The task - Under this line are the records; write out word for word the part that begins at the line containing "pink headphones [442,555,487,601]" and ends at the line containing "none -> pink gift [54,146,117,189]", and no more.

Data extract -
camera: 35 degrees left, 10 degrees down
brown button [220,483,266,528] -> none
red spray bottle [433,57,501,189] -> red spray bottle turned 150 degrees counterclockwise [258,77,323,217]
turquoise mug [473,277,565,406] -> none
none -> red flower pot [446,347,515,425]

==

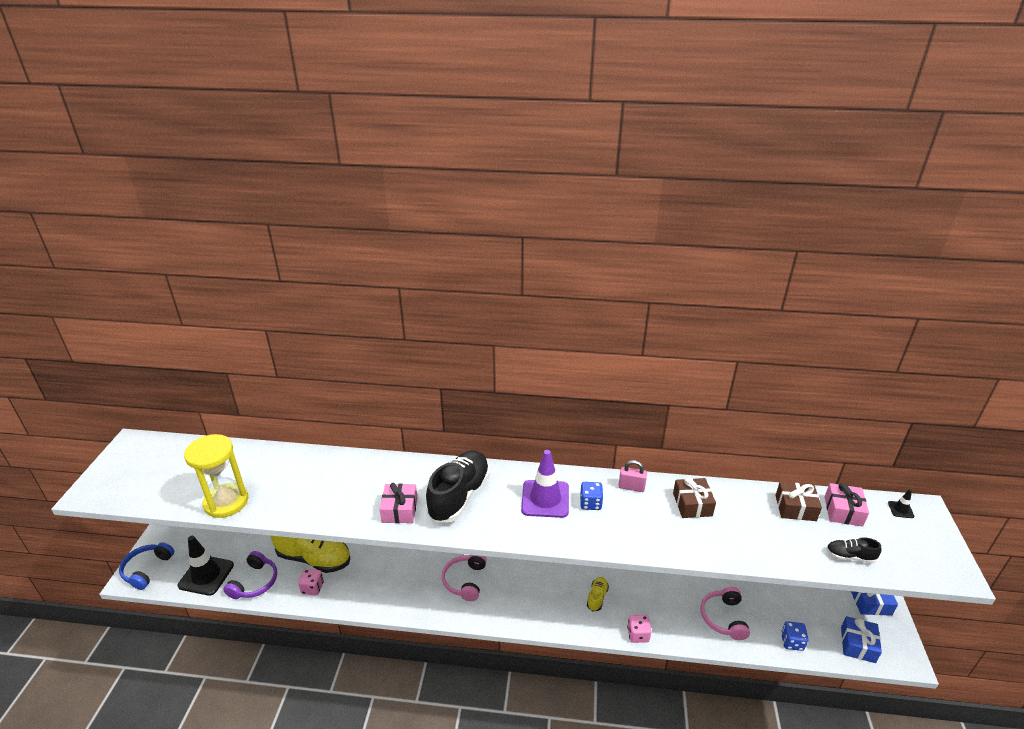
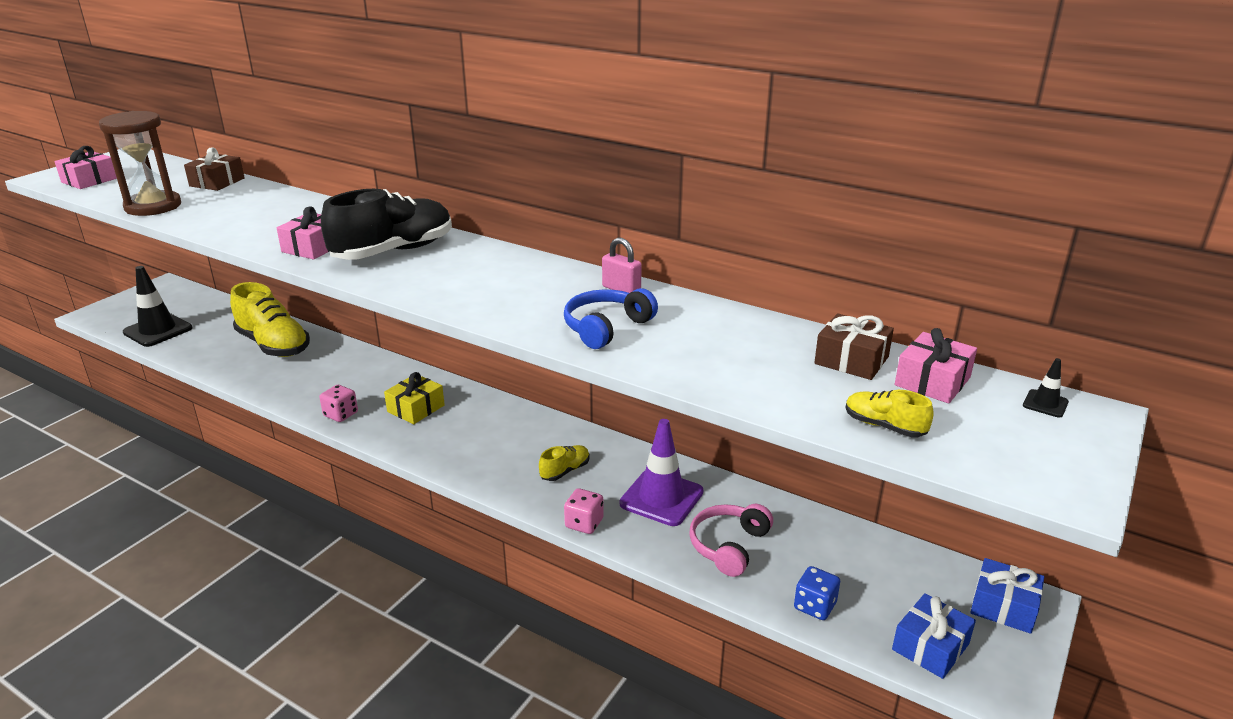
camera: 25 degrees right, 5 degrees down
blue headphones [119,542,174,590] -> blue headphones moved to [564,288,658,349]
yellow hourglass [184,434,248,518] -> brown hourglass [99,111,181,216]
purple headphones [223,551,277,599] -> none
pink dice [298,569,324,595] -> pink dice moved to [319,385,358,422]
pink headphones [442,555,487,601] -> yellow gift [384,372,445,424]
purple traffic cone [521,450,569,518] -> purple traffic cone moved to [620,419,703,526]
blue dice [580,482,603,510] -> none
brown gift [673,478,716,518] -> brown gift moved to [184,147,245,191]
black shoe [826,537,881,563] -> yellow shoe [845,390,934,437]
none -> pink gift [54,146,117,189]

Result below -
pink headphones [442,555,487,601] -> yellow gift [384,372,445,424]
purple traffic cone [521,450,569,518] -> purple traffic cone moved to [620,419,703,526]
blue dice [580,482,603,510] -> none
brown gift [673,478,716,518] -> brown gift moved to [184,147,245,191]
black shoe [826,537,881,563] -> yellow shoe [845,390,934,437]
none -> pink gift [54,146,117,189]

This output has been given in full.